» Work required: Only the lines holding the string "VBUS" are needed; copy each of them from the data.

» Given records:
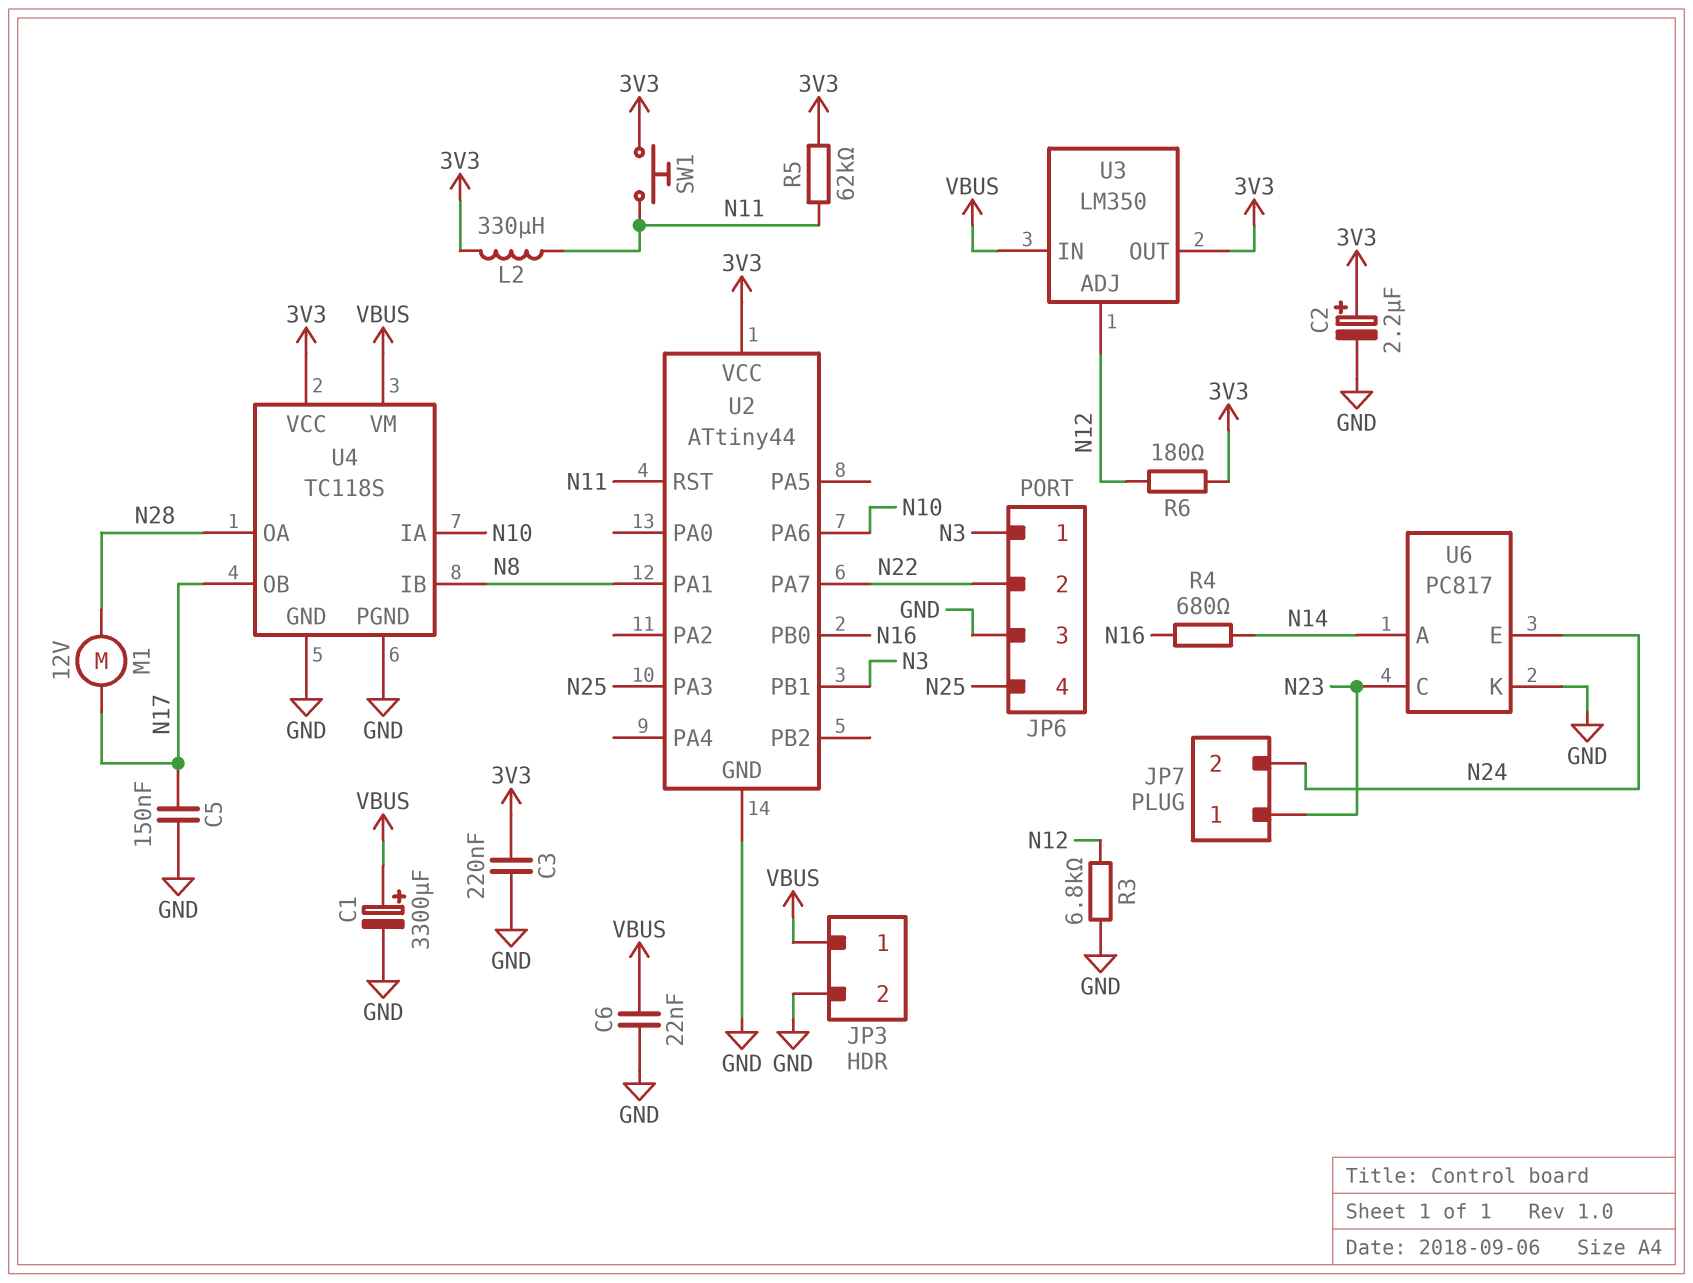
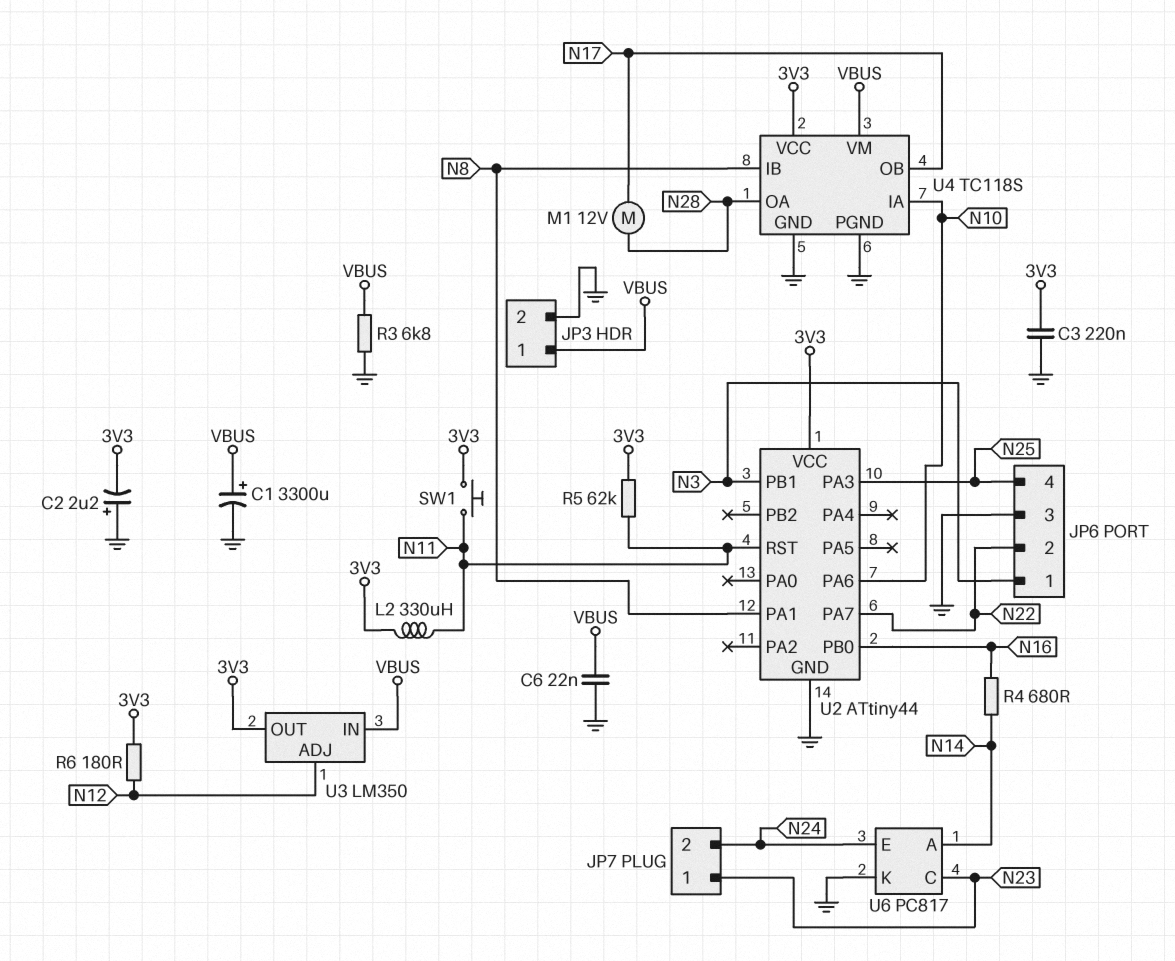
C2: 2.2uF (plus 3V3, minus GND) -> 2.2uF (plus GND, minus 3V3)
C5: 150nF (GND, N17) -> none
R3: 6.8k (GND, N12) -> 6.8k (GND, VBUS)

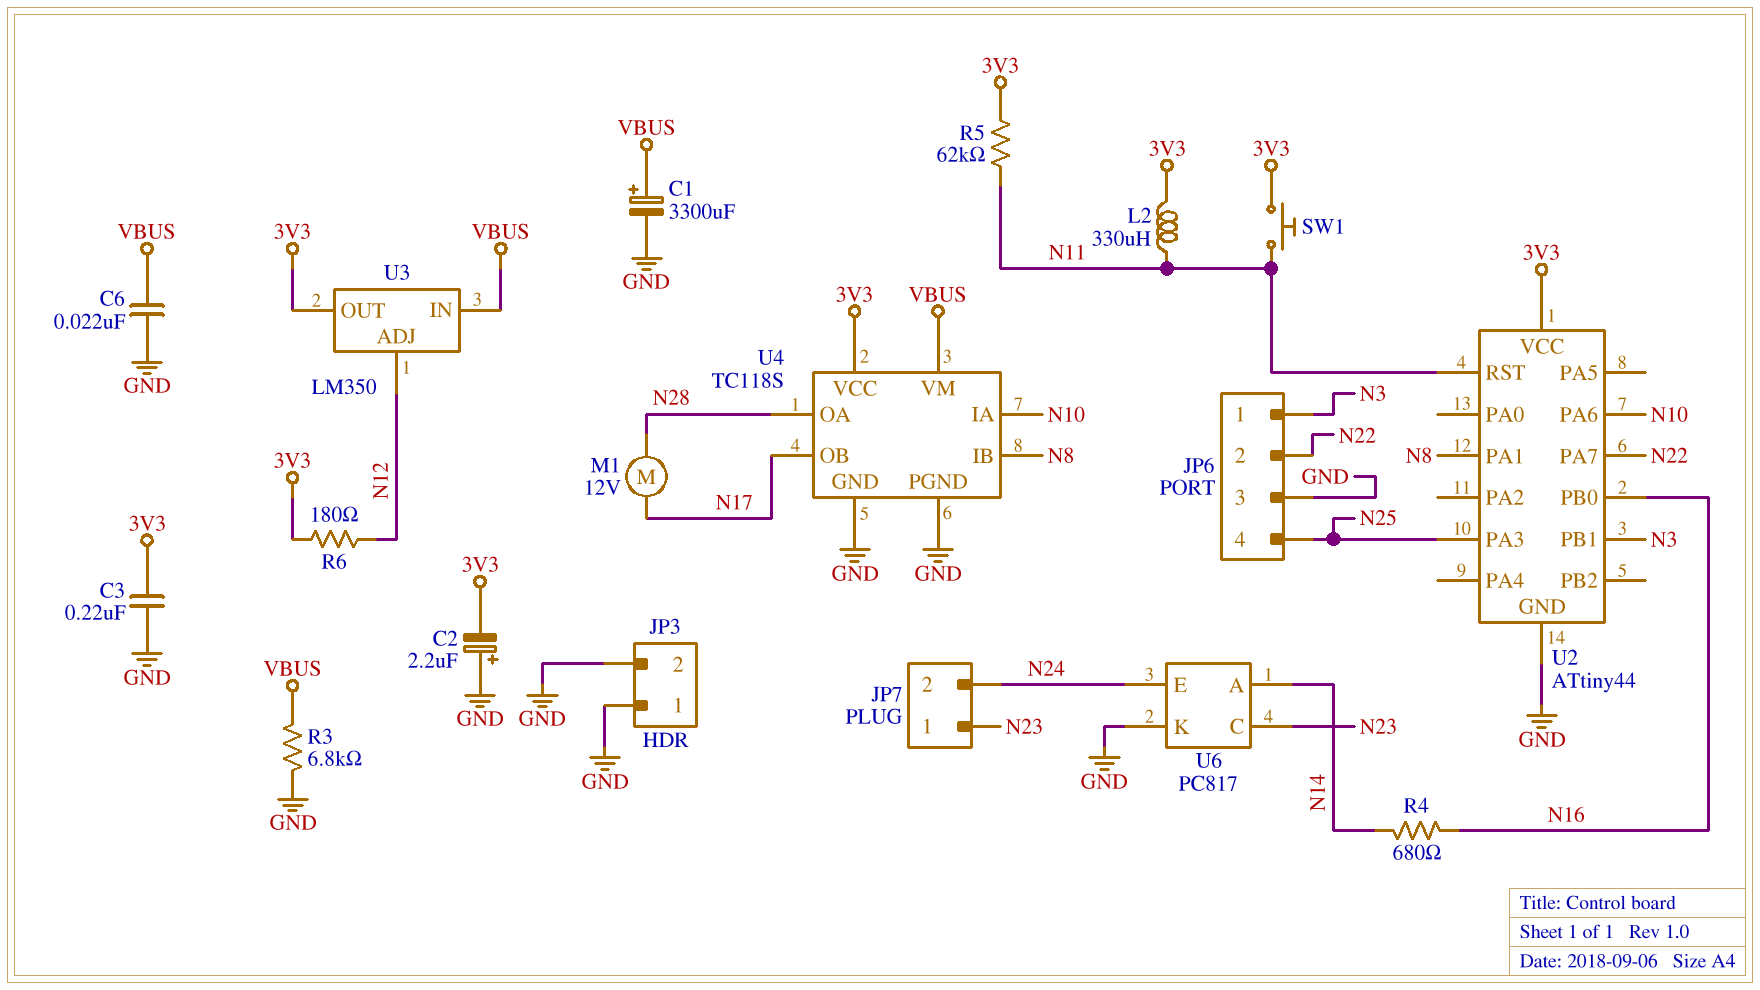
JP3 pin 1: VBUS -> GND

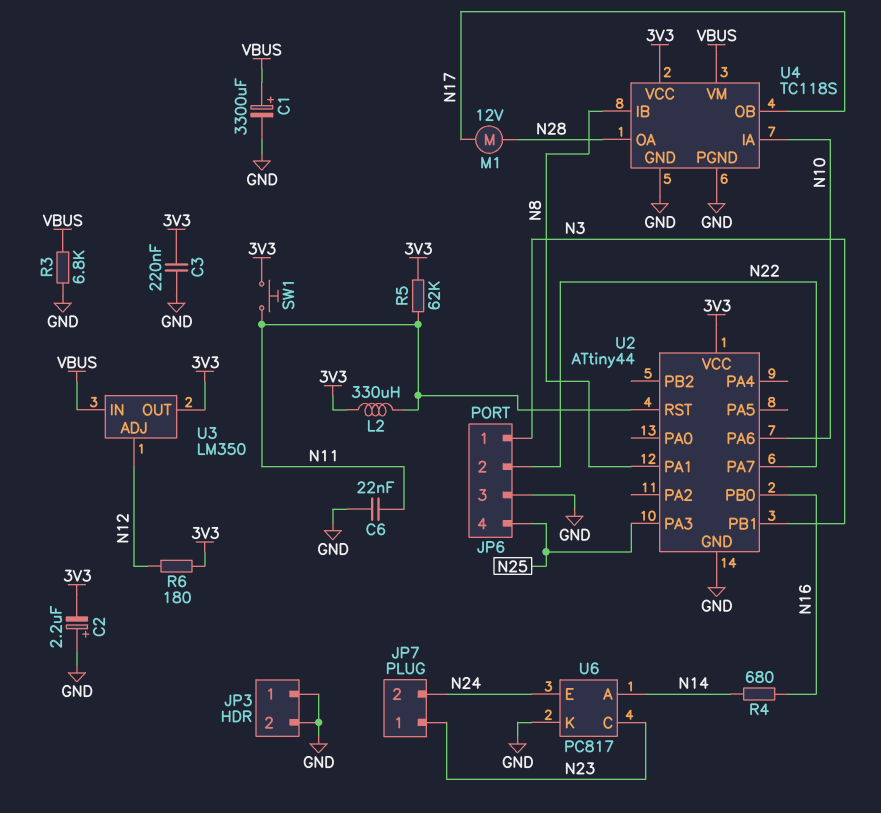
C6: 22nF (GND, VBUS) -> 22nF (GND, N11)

» Response area:
R3: 6.8k (GND, N12) -> 6.8k (GND, VBUS)
JP3 pin 1: VBUS -> GND
C6: 22nF (GND, VBUS) -> 22nF (GND, N11)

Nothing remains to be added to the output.